> _Activity_: Transcribe every entry below word for word, but skip the pictures.

Given data section start

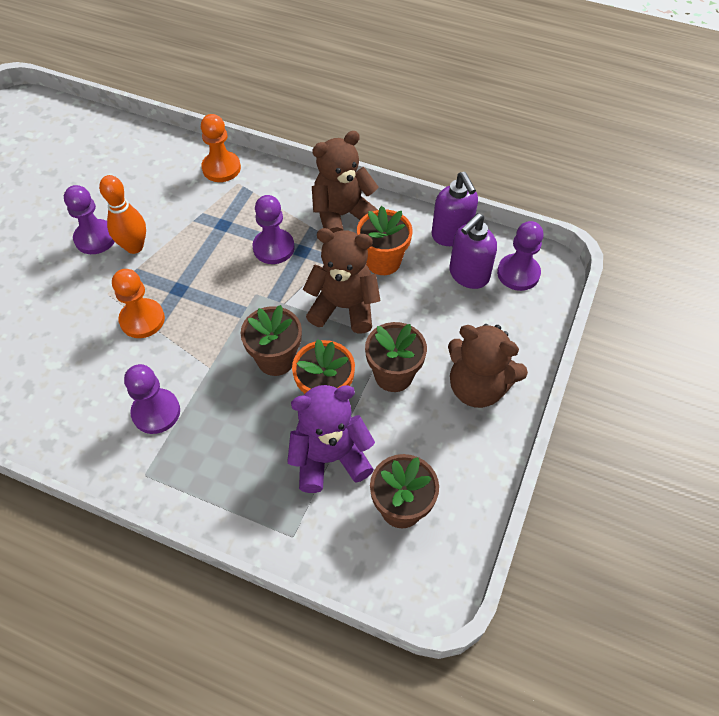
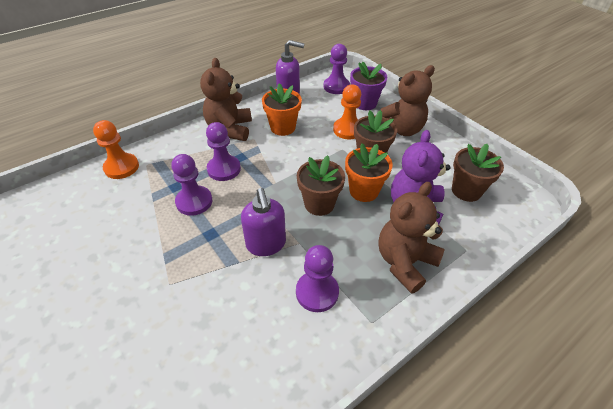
camera: 60 degrees left, 10 degrees down
(95, 238) = (100, 271): purple pawn -> purple pawn (194, 202)
(134, 247) = (139, 247): orange bowling pin -> none
(142, 320) = (219, 268): orange pawn -> orange pawn (348, 130)
(344, 307) = (303, 157): brown teddy bear -> brown teddy bear (404, 262)
(468, 275) = (322, 102): purple soap dispenser -> purple soap dispenser (266, 244)
(505, 322) = (365, 103): none -> purple flower pot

Given data section end

> _Task response_:
camera: 60 degrees left, 10 degrees down
(95, 238) = (100, 271): purple pawn -> purple pawn (194, 202)
(134, 247) = (139, 247): orange bowling pin -> none
(142, 320) = (219, 268): orange pawn -> orange pawn (348, 130)
(344, 307) = (303, 157): brown teddy bear -> brown teddy bear (404, 262)
(468, 275) = (322, 102): purple soap dispenser -> purple soap dispenser (266, 244)
(505, 322) = (365, 103): none -> purple flower pot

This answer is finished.